Information:
-=-=-=-=-

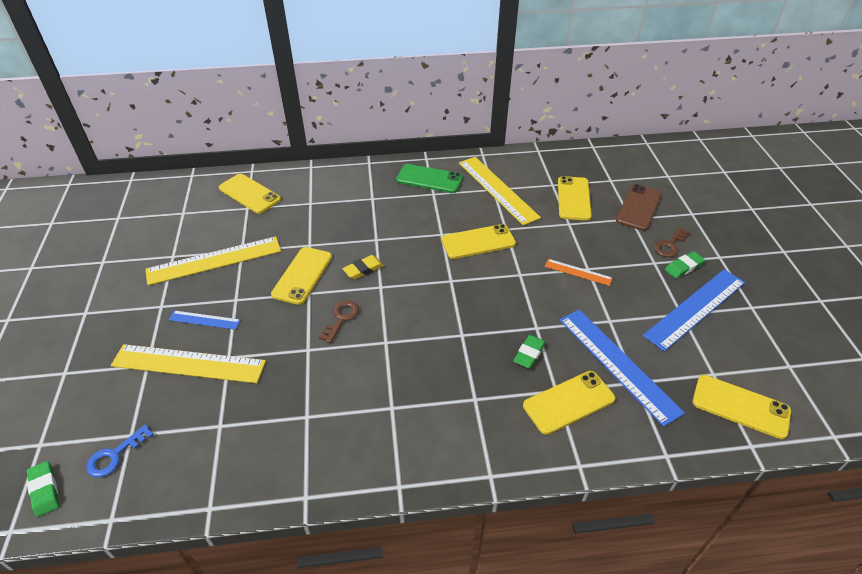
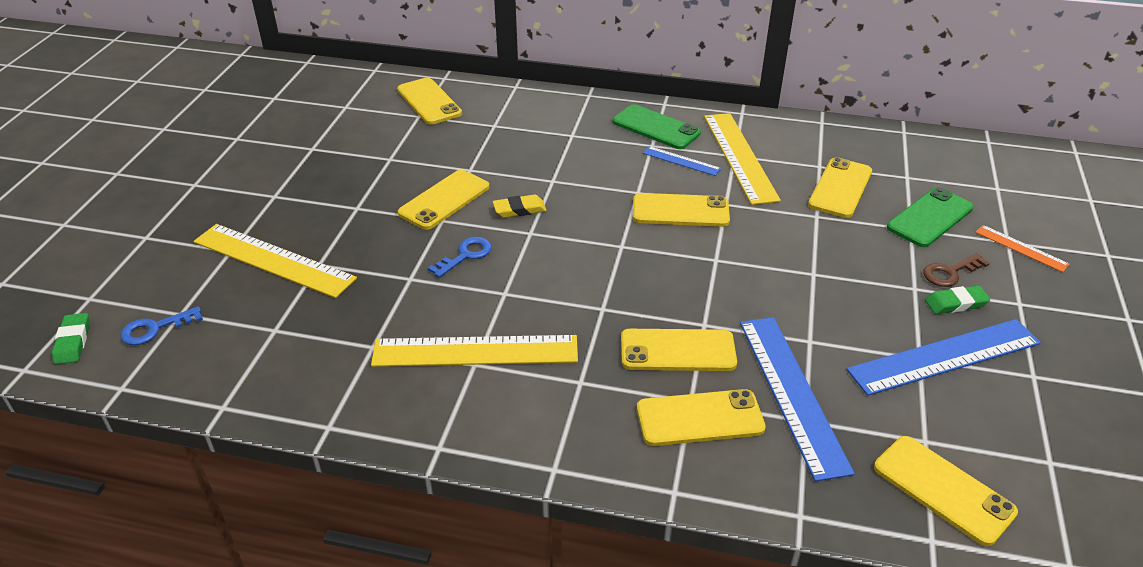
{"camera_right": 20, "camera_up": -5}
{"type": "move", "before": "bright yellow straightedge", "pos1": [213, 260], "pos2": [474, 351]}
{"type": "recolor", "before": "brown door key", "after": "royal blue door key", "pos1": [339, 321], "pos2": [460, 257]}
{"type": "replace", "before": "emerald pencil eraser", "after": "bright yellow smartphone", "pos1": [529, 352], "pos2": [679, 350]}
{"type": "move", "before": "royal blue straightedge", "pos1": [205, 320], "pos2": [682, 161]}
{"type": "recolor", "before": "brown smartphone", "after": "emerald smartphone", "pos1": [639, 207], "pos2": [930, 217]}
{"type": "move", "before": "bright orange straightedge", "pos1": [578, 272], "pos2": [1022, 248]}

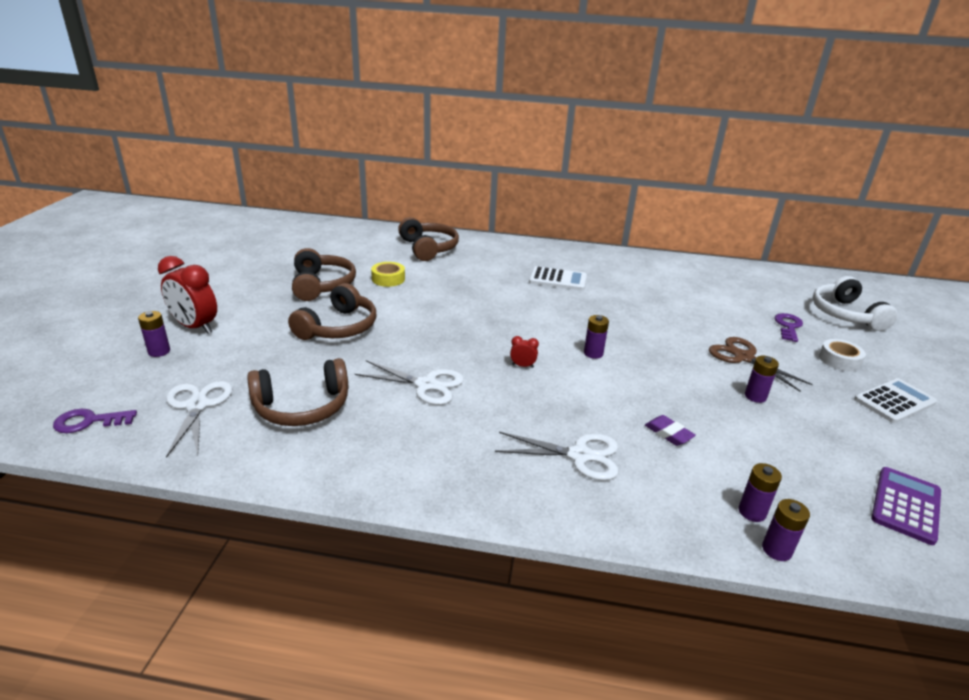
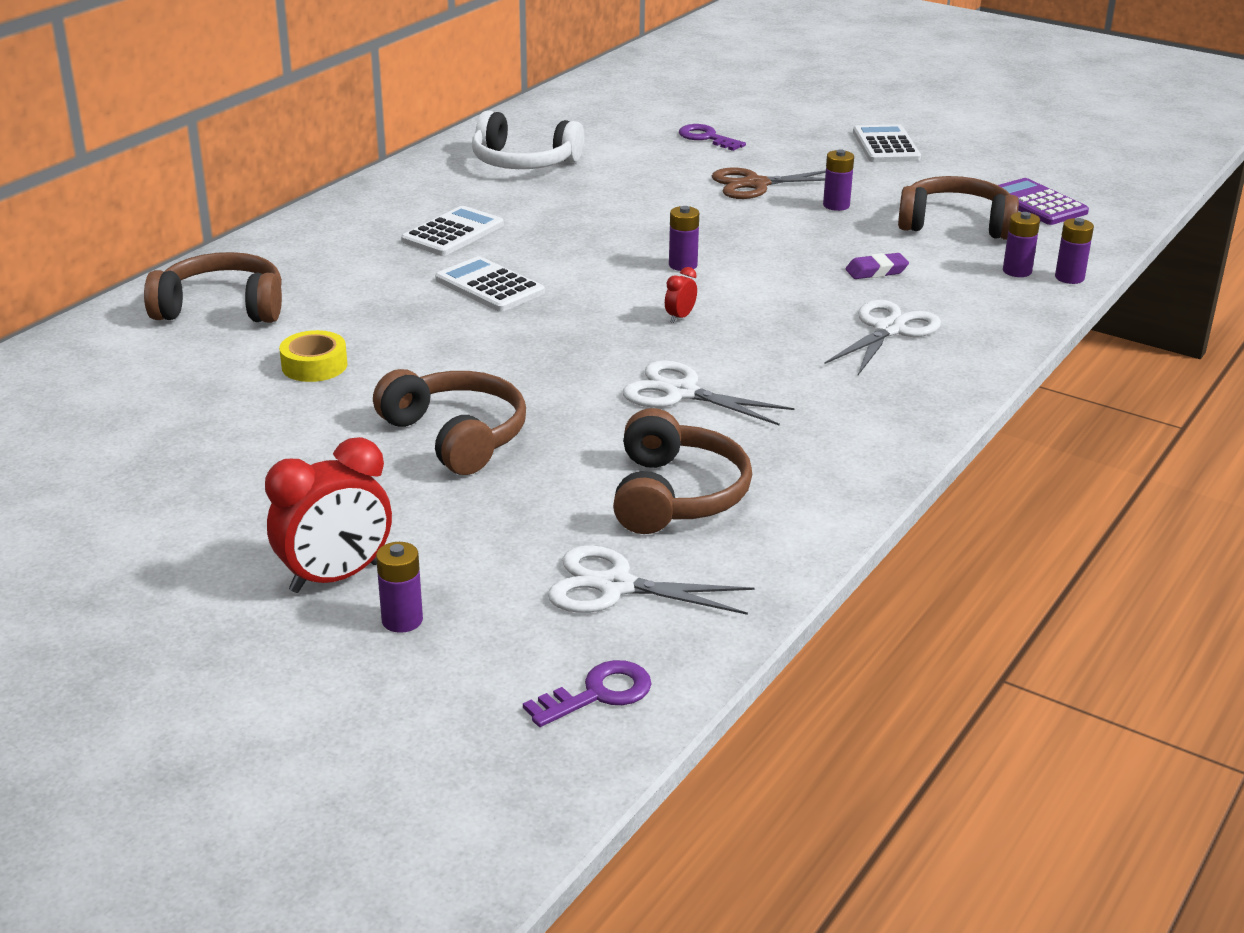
{"camera_right": -65, "camera_up": 0}
{"type": "insert", "after": "pure white adding machine", "pos2": [490, 284]}
{"type": "move", "before": "pure white headphones", "pos1": [855, 303], "pos2": [528, 140]}
{"type": "rotate", "before": "violet door key", "pos1": [95, 421], "pos2": [587, 693], "turn": -135}
{"type": "rotate", "before": "pure white shears", "pos1": [409, 382], "pos2": [708, 393], "turn": -105}
{"type": "move", "before": "brown headphones", "pos1": [324, 274], "pos2": [958, 208]}
{"type": "delete", "before": "pure white tape", "pos1": [842, 355]}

-=-=-=-=-

Task details:
Write out every line above exactly as it is, leaving out the pictures.

Task output:
{"camera_right": 20, "camera_up": -5}
{"type": "move", "before": "bright yellow straightedge", "pos1": [213, 260], "pos2": [474, 351]}
{"type": "recolor", "before": "brown door key", "after": "royal blue door key", "pos1": [339, 321], "pos2": [460, 257]}
{"type": "replace", "before": "emerald pencil eraser", "after": "bright yellow smartphone", "pos1": [529, 352], "pos2": [679, 350]}
{"type": "move", "before": "royal blue straightedge", "pos1": [205, 320], "pos2": [682, 161]}
{"type": "recolor", "before": "brown smartphone", "after": "emerald smartphone", "pos1": [639, 207], "pos2": [930, 217]}
{"type": "move", "before": "bright orange straightedge", "pos1": [578, 272], "pos2": [1022, 248]}

{"camera_right": -65, "camera_up": 0}
{"type": "insert", "after": "pure white adding machine", "pos2": [490, 284]}
{"type": "move", "before": "pure white headphones", "pos1": [855, 303], "pos2": [528, 140]}
{"type": "rotate", "before": "violet door key", "pos1": [95, 421], "pos2": [587, 693], "turn": -135}
{"type": "rotate", "before": "pure white shears", "pos1": [409, 382], "pos2": [708, 393], "turn": -105}
{"type": "move", "before": "brown headphones", "pos1": [324, 274], "pos2": [958, 208]}
{"type": "delete", "before": "pure white tape", "pos1": [842, 355]}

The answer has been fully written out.